Record set:

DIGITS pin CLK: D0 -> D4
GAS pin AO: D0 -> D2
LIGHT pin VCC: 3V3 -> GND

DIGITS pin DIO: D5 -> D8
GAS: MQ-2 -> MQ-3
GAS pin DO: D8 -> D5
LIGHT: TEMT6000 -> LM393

Assignment: From the line containing "DIGITS pin DIO: D5 -> D8" to the final line above, output everything. Change nothing and add nothing.

Result for this exercise:
DIGITS pin DIO: D5 -> D8
GAS: MQ-2 -> MQ-3
GAS pin DO: D8 -> D5
LIGHT: TEMT6000 -> LM393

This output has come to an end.